Task to carry out:
What is needed here is each entry reproduced exactly, without its pictures.
_ _ _ _ _
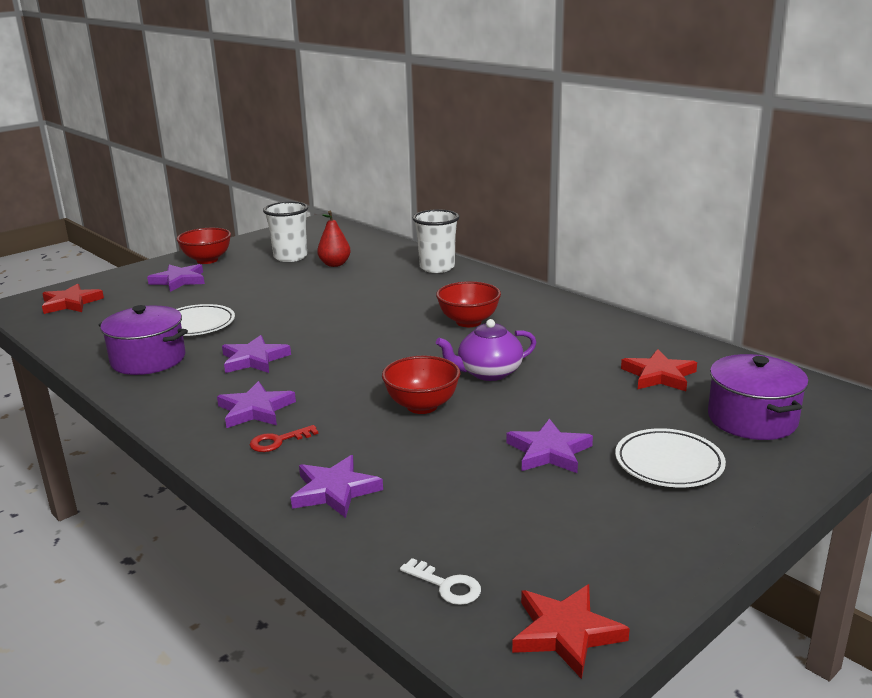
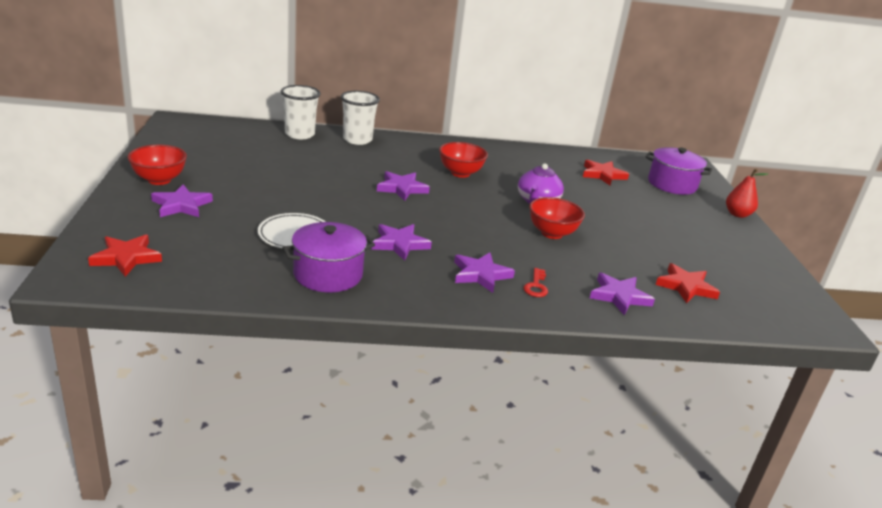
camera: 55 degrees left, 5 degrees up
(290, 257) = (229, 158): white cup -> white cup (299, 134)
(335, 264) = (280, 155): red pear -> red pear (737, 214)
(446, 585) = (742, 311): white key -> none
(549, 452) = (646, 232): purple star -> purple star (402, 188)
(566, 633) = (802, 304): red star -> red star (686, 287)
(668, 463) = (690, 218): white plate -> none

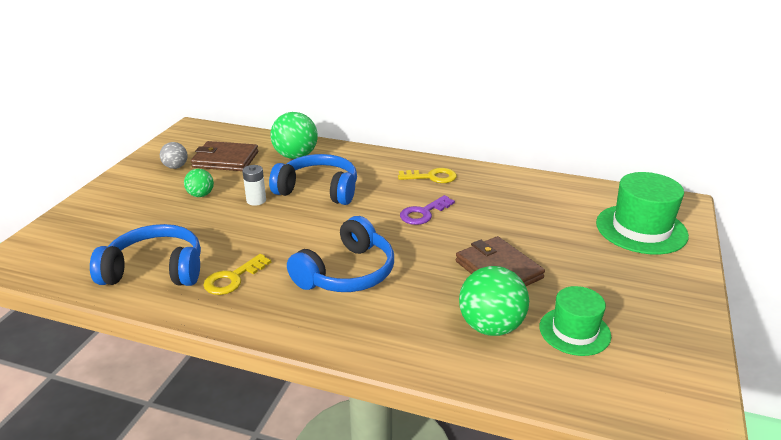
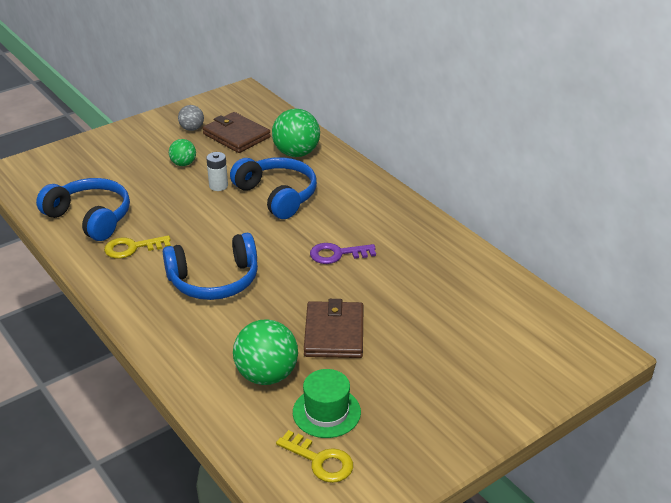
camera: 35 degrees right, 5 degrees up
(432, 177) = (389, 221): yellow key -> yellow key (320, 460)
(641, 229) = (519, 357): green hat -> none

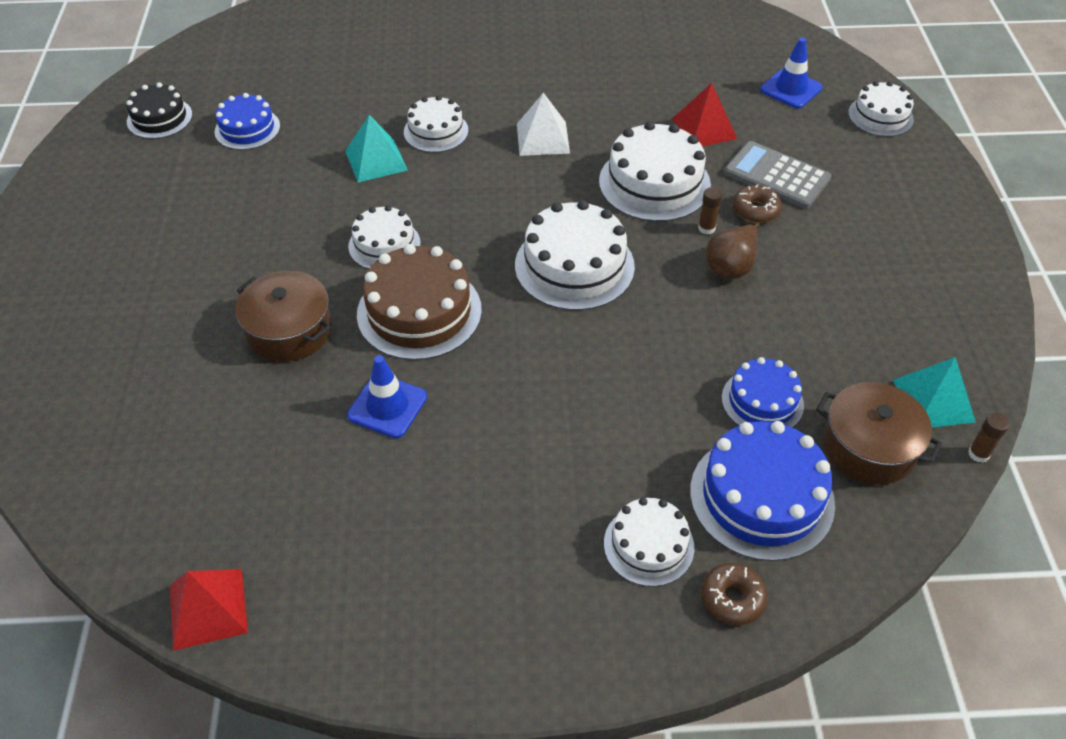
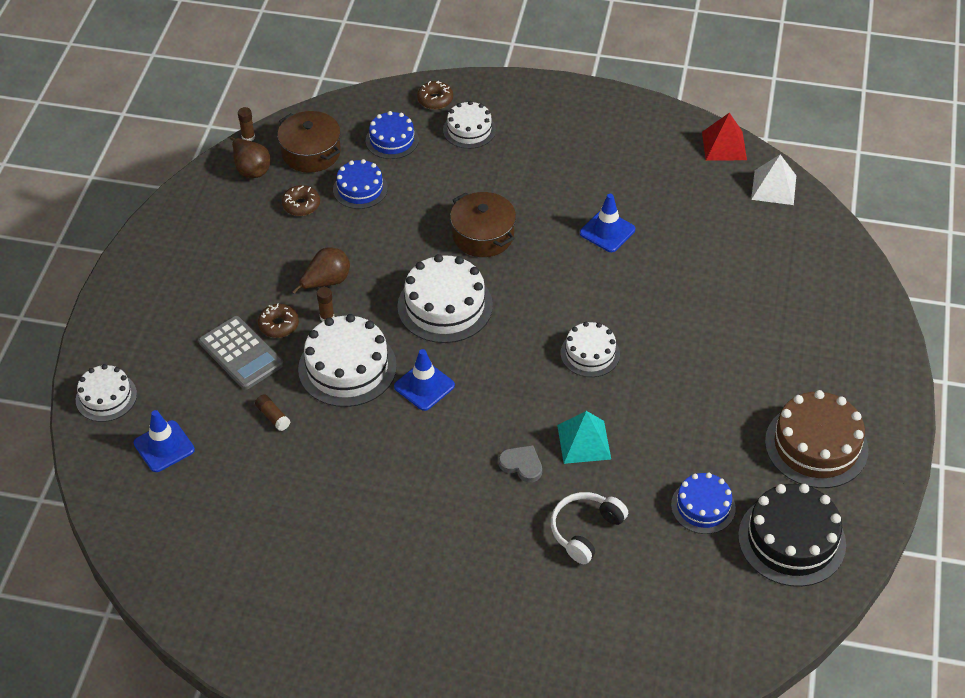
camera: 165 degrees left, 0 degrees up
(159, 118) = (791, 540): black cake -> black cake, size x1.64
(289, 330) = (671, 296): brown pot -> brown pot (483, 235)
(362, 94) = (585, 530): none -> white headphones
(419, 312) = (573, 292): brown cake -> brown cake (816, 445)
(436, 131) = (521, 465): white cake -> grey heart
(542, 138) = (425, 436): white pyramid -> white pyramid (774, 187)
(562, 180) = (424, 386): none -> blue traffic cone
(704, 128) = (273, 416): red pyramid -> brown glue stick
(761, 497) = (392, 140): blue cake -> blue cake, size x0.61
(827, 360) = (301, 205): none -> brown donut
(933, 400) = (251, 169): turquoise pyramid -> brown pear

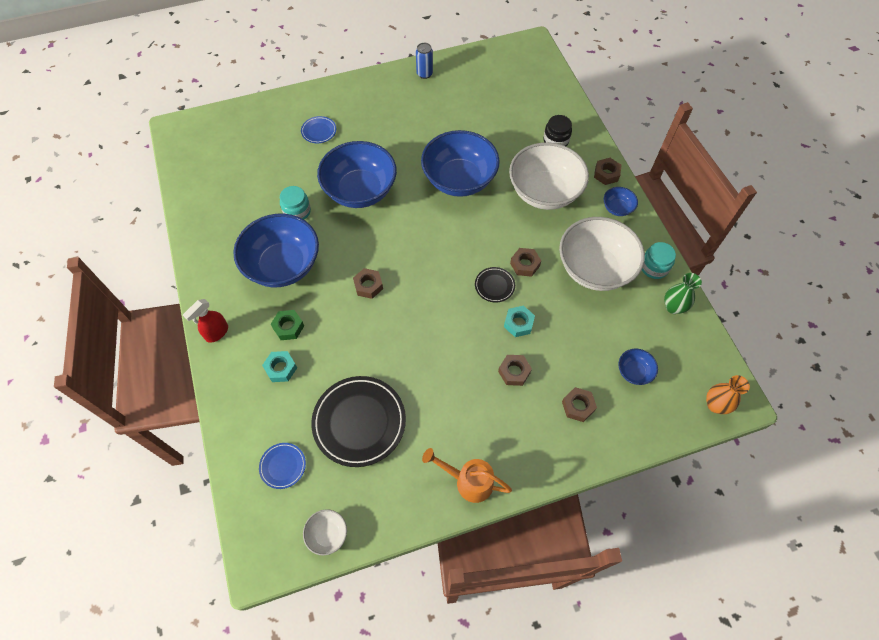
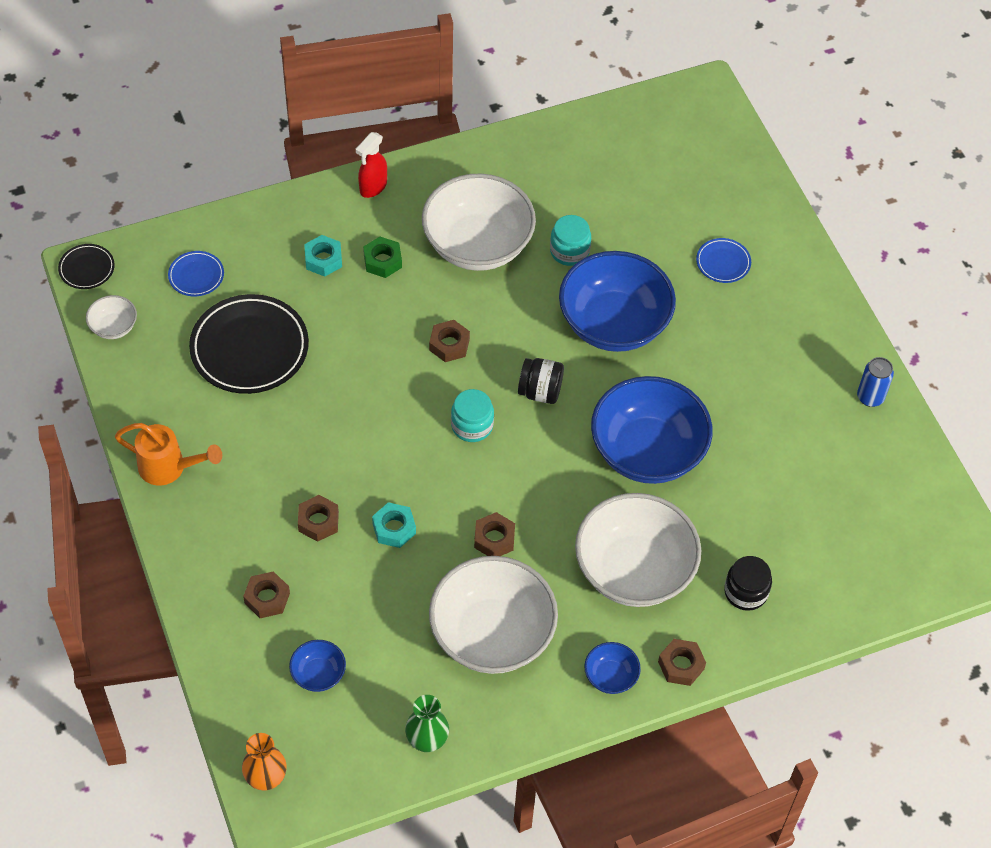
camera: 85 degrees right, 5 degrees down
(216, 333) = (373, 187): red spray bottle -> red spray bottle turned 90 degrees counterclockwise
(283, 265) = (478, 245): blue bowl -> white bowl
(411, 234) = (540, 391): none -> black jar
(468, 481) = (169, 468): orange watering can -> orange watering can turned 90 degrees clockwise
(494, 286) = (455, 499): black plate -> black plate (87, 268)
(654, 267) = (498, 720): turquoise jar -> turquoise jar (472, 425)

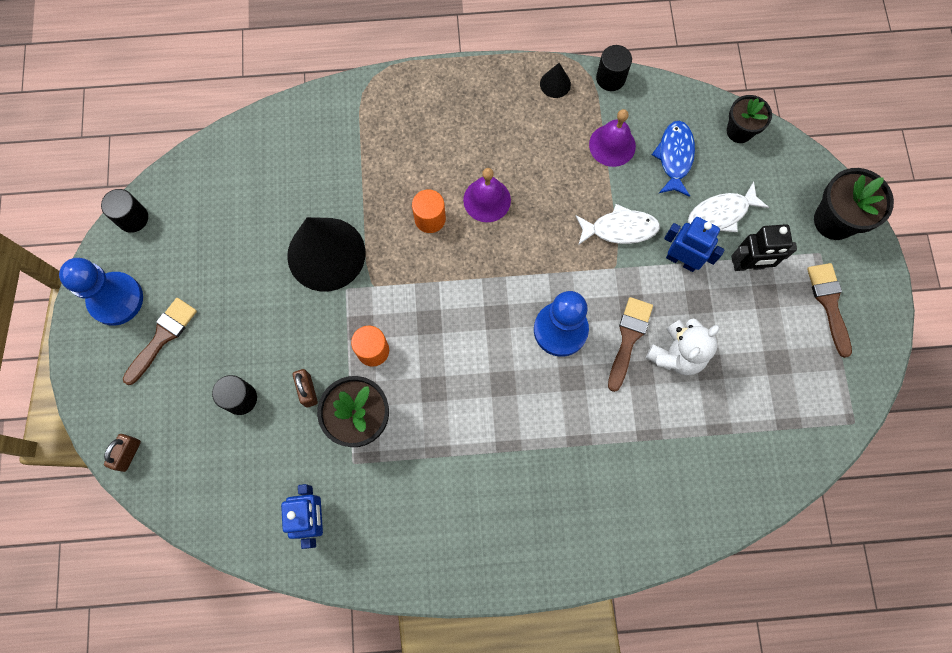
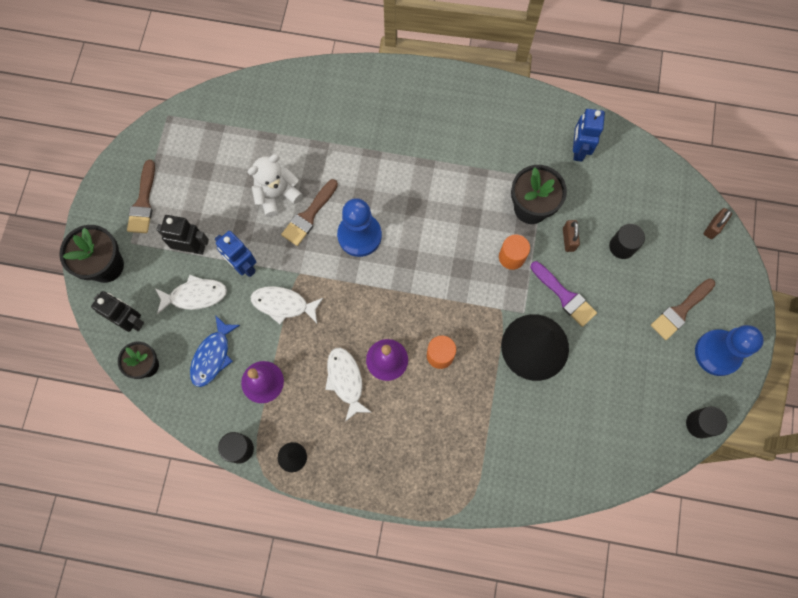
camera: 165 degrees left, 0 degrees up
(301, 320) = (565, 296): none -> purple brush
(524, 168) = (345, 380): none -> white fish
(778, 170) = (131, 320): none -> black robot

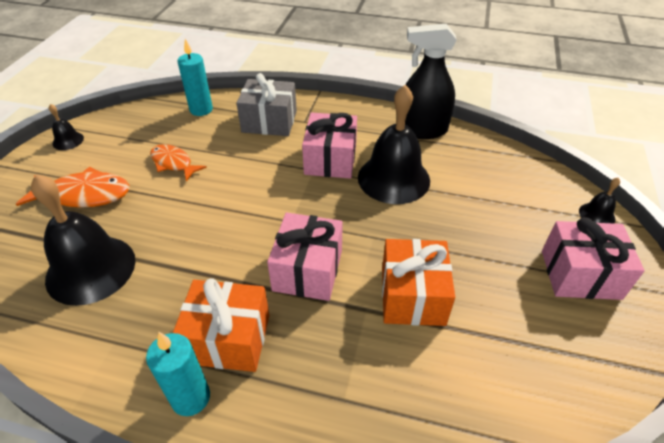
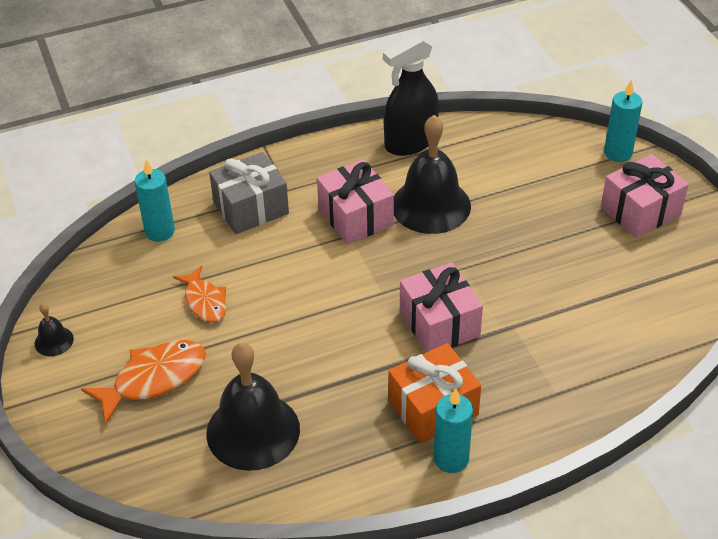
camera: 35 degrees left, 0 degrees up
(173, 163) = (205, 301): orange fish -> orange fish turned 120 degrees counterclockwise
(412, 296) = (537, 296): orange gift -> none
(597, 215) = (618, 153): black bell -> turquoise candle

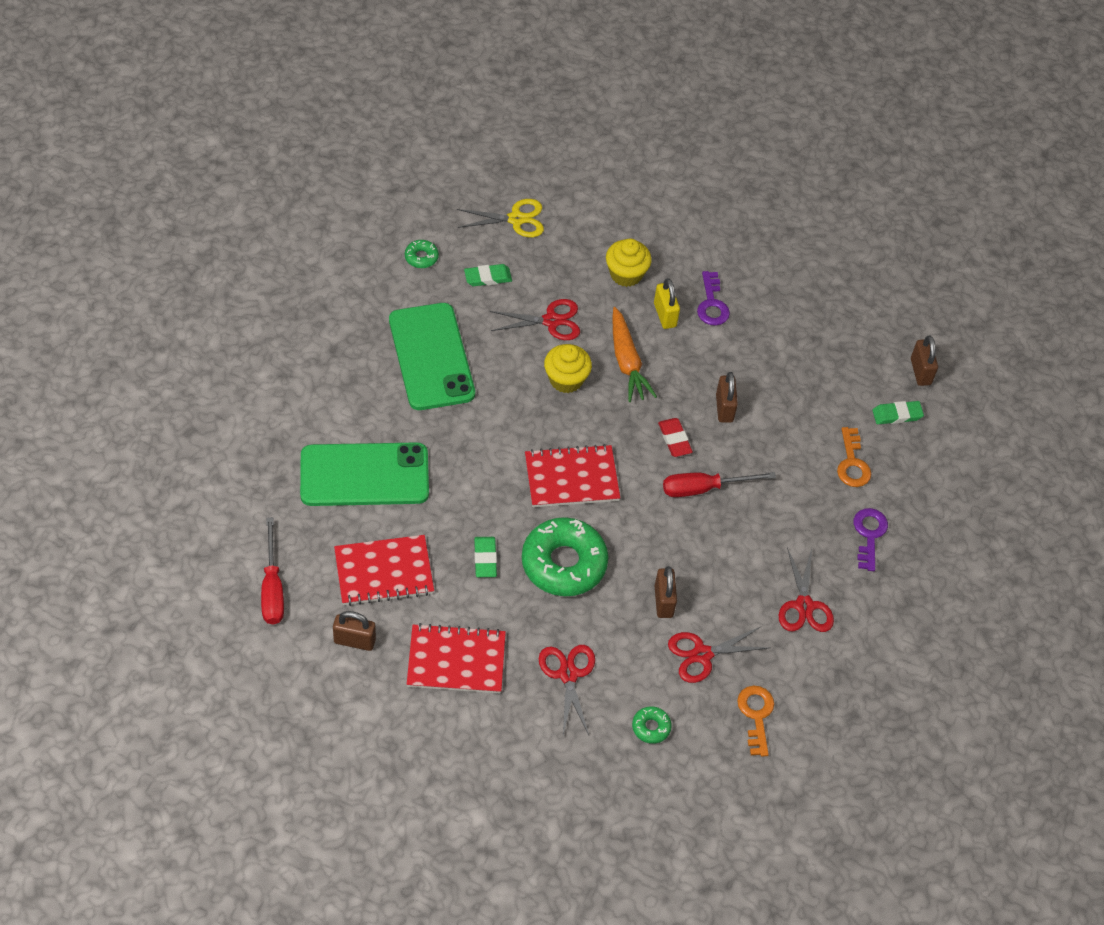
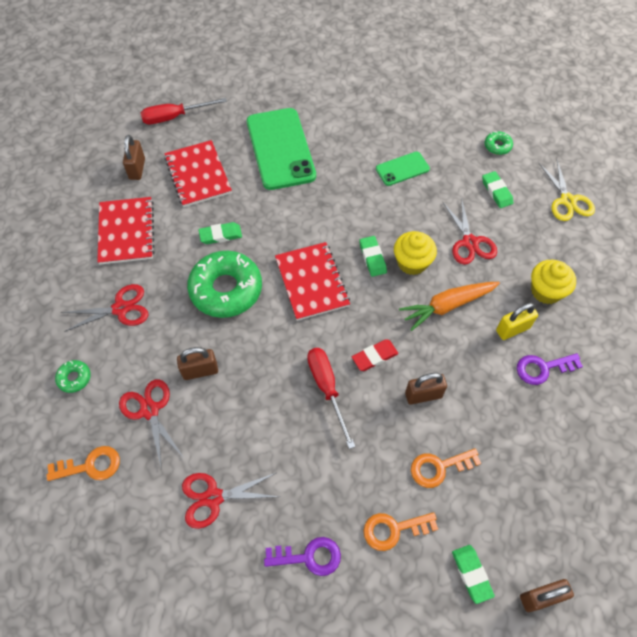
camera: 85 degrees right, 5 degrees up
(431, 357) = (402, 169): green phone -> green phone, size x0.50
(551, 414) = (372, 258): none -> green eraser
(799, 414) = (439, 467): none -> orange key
_ _ _ _ _
Response area:
camera: 55 degrees left, 5 degrees up
(290, 257) = (229, 158): white cup -> white cup (299, 134)
(335, 264) = (280, 155): red pear -> red pear (737, 214)
(446, 585) = (742, 311): white key -> none
(549, 452) = (646, 232): purple star -> purple star (402, 188)
(566, 633) = (802, 304): red star -> red star (686, 287)
(668, 463) = (690, 218): white plate -> none

camera: 35 degrees right, 5 degrees up
(432, 177) = (389, 221): yellow key -> yellow key (320, 460)
(641, 229) = (519, 357): green hat -> none

camera: 165 degrees left, 0 degrees up
(159, 118) = (791, 540): black cake -> black cake, size x1.64
(289, 330) = (671, 296): brown pot -> brown pot (483, 235)
(362, 94) = (585, 530): none -> white headphones
(419, 312) = (573, 292): brown cake -> brown cake (816, 445)
(436, 131) = (521, 465): white cake -> grey heart
(542, 138) = (425, 436): white pyramid -> white pyramid (774, 187)
(562, 180) = (424, 386): none -> blue traffic cone
(704, 128) = (273, 416): red pyramid -> brown glue stick
(761, 497) = (392, 140): blue cake -> blue cake, size x0.61
(827, 360) = (301, 205): none -> brown donut
(933, 400) = (251, 169): turquoise pyramid -> brown pear

camera: 85 degrees right, 5 degrees down
(216, 333) = (373, 187): red spray bottle -> red spray bottle turned 90 degrees counterclockwise
(283, 265) = (478, 245): blue bowl -> white bowl
(411, 234) = (540, 391): none -> black jar
(468, 481) = (169, 468): orange watering can -> orange watering can turned 90 degrees clockwise
(494, 286) = (455, 499): black plate -> black plate (87, 268)
(654, 267) = (498, 720): turquoise jar -> turquoise jar (472, 425)

camera: 165 degrees left, 0 degrees up
(301, 320) = (565, 296): none -> purple brush
(524, 168) = (345, 380): none -> white fish
(778, 170) = (131, 320): none -> black robot

camera: 35 degrees left, 0 degrees up
(173, 163) = (205, 301): orange fish -> orange fish turned 120 degrees counterclockwise
(412, 296) = (537, 296): orange gift -> none
(597, 215) = (618, 153): black bell -> turquoise candle

camera: 85 degrees right, 5 degrees up
(431, 357) = (402, 169): green phone -> green phone, size x0.50
(551, 414) = (372, 258): none -> green eraser
(799, 414) = (439, 467): none -> orange key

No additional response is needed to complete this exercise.